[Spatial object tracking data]
.....
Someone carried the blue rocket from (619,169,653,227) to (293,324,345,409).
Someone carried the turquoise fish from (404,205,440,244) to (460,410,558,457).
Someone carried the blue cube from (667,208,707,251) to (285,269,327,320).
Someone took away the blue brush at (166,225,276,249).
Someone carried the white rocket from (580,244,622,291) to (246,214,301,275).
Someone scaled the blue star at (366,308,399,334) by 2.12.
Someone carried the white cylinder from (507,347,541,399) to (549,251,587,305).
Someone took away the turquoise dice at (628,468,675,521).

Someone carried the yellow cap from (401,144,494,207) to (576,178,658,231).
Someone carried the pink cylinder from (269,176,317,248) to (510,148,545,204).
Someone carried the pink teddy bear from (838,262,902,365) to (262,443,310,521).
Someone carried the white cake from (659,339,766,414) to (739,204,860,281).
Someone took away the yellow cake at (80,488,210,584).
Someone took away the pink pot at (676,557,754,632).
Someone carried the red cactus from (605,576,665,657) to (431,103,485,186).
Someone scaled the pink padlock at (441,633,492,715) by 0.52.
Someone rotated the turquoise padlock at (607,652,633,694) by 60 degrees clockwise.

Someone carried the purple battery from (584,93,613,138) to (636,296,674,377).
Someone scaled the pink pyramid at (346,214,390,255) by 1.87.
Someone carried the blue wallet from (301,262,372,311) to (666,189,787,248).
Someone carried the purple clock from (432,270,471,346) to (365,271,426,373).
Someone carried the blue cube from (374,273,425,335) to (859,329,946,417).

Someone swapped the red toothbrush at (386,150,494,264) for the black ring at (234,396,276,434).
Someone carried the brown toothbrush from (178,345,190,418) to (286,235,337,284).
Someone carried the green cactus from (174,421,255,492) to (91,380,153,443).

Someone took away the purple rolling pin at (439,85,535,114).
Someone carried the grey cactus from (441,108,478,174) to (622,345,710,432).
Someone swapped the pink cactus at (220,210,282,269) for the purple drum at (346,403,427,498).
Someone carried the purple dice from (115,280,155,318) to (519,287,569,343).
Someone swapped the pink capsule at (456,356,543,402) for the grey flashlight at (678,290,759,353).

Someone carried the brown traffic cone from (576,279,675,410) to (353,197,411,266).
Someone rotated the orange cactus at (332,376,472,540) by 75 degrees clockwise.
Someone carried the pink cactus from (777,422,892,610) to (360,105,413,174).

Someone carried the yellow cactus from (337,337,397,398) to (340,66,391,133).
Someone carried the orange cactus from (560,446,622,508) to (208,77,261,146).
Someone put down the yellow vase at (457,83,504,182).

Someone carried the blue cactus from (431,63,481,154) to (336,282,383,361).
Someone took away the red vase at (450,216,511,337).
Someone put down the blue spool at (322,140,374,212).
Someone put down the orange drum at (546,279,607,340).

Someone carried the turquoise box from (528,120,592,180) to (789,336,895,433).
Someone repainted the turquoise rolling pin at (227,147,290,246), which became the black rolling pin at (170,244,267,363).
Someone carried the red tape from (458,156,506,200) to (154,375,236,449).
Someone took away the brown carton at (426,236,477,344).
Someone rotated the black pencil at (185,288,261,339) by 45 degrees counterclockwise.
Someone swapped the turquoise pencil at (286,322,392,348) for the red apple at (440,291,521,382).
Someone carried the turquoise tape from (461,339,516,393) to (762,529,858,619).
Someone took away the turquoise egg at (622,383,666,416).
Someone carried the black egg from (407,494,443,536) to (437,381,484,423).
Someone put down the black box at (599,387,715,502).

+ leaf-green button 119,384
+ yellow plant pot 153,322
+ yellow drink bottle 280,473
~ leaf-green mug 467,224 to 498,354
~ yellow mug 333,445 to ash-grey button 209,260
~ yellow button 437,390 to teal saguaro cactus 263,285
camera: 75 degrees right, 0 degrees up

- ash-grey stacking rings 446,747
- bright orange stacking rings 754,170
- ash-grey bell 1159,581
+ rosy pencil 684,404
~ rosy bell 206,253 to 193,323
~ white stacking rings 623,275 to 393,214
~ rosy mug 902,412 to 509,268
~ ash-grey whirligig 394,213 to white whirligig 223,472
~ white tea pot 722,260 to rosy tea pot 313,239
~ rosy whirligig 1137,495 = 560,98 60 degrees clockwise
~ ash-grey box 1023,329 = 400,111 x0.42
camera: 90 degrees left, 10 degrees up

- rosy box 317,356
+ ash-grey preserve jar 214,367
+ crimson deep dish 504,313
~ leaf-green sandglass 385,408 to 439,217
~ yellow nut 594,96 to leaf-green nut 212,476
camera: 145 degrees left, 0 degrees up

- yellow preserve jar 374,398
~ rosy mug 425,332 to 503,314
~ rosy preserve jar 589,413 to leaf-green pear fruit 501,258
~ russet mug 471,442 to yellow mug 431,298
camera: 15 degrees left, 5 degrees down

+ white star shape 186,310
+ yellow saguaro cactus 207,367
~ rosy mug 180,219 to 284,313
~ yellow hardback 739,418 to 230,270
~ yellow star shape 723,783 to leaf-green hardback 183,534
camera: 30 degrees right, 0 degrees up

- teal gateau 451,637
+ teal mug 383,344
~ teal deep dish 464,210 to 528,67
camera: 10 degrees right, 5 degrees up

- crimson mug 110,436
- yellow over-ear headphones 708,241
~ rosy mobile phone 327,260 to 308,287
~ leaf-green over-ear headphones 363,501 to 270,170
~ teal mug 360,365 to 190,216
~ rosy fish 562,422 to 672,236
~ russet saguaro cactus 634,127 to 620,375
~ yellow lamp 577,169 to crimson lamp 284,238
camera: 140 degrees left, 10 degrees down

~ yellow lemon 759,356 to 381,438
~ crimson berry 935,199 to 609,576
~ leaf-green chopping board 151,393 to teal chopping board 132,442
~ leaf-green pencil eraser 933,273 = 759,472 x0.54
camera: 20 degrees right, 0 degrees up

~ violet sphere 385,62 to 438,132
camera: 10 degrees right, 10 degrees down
.....
→ **TASK TO COMPLETE**
Only certain lines are wanted. Please return exactly those from the top of the data through the line with "Someone carried the white cylinder".

→ **EXERCISE RESPONSE**
Someone carried the blue rocket from (619,169,653,227) to (293,324,345,409).
Someone carried the turquoise fish from (404,205,440,244) to (460,410,558,457).
Someone carried the blue cube from (667,208,707,251) to (285,269,327,320).
Someone took away the blue brush at (166,225,276,249).
Someone carried the white rocket from (580,244,622,291) to (246,214,301,275).
Someone scaled the blue star at (366,308,399,334) by 2.12.
Someone carried the white cylinder from (507,347,541,399) to (549,251,587,305).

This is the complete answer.